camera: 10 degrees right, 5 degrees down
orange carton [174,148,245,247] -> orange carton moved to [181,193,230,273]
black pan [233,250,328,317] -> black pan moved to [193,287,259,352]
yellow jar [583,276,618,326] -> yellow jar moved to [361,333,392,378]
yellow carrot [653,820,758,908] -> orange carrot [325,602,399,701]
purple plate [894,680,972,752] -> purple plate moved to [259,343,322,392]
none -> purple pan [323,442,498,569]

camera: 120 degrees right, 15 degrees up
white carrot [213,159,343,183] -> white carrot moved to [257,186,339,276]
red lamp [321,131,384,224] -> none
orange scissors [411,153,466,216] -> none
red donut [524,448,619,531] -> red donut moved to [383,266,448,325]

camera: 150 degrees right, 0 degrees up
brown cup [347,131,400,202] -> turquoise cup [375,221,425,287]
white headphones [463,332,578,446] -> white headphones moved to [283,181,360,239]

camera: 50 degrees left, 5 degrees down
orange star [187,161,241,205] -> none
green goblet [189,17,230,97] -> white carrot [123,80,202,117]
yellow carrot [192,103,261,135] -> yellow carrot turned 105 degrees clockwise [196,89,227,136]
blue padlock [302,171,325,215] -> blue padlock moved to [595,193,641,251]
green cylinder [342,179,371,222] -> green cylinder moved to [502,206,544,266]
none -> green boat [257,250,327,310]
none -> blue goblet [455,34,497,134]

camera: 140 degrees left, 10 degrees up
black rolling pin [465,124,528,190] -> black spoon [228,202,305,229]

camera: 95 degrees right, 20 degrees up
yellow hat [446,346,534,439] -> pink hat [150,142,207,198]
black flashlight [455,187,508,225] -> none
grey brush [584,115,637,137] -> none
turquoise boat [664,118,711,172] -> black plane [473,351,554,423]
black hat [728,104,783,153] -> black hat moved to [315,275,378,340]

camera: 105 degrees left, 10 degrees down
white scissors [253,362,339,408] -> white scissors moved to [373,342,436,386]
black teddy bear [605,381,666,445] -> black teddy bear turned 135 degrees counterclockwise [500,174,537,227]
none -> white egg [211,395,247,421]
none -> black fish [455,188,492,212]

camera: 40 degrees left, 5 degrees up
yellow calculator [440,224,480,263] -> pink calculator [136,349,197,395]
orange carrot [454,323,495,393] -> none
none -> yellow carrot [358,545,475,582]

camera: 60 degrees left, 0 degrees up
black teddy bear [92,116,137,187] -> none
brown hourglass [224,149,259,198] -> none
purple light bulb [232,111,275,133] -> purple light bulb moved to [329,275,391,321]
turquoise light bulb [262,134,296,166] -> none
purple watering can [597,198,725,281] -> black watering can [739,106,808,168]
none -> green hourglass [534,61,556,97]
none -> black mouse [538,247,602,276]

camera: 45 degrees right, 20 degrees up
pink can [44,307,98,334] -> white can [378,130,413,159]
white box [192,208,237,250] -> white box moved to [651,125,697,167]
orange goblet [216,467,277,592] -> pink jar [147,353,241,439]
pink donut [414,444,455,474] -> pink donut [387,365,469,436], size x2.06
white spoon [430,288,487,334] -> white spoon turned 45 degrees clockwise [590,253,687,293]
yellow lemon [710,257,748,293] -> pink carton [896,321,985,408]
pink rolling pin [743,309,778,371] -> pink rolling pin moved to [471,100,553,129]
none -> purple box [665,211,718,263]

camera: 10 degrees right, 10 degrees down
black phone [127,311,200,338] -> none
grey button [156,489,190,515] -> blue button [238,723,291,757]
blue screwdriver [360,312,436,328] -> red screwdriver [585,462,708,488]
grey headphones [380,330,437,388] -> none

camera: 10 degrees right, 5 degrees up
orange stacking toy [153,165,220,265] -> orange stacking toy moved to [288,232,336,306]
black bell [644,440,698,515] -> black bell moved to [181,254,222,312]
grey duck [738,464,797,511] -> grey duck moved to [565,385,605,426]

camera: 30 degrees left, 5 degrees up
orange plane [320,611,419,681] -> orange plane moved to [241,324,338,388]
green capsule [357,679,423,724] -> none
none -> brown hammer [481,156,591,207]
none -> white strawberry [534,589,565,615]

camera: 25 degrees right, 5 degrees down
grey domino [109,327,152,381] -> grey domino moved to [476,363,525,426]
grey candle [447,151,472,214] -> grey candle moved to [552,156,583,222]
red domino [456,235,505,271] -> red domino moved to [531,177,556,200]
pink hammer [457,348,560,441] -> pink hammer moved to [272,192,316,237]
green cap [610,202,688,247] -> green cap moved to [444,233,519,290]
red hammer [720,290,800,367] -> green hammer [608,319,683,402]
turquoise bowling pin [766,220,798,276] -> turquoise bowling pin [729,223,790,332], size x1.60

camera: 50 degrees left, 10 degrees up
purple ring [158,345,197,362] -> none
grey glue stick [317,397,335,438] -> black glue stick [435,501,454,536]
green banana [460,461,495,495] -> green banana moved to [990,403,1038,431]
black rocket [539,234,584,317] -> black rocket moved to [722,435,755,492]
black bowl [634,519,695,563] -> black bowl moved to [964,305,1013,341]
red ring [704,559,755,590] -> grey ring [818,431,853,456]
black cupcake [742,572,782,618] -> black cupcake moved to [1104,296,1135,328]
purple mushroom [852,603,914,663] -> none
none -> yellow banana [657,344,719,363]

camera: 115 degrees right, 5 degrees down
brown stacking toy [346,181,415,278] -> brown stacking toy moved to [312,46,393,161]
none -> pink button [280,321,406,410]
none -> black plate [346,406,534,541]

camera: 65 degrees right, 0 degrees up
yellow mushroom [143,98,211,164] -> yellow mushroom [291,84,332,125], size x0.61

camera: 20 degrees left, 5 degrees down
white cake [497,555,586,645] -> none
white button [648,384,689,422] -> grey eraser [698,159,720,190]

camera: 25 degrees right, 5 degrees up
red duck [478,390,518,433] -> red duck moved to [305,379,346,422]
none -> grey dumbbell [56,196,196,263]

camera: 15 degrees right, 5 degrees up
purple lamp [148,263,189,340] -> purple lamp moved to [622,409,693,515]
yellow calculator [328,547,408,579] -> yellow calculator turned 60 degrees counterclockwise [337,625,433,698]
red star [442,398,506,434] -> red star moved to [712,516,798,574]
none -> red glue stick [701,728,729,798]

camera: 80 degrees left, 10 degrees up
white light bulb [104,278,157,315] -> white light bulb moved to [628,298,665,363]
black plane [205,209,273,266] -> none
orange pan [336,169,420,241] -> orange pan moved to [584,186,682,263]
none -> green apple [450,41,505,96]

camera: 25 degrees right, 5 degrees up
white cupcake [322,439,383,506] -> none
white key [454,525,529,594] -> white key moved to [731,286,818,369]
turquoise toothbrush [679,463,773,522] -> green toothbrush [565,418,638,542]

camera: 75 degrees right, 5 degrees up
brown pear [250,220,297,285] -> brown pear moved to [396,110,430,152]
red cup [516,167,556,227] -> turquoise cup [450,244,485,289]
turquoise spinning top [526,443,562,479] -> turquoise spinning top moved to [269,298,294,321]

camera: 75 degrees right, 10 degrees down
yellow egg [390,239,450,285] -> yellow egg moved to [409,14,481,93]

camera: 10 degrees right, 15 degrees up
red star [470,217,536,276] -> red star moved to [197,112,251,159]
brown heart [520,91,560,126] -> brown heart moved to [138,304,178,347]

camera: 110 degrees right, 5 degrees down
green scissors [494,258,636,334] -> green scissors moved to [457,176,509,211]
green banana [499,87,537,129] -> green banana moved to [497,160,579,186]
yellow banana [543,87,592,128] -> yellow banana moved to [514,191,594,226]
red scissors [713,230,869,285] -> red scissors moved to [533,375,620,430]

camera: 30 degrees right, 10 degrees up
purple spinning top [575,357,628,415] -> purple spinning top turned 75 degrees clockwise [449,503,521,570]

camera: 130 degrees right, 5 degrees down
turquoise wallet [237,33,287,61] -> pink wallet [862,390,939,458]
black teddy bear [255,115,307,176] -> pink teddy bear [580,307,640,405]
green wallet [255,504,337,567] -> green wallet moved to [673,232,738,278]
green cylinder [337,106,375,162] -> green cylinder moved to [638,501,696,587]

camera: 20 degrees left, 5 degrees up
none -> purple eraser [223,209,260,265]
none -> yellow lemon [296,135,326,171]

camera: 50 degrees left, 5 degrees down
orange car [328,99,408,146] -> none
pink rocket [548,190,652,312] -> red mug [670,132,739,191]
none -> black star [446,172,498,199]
——
Read the listing line by line, and copy each line in which the word "lamp" is found.

red lamp [321,131,384,224] -> none
purple lamp [148,263,189,340] -> purple lamp moved to [622,409,693,515]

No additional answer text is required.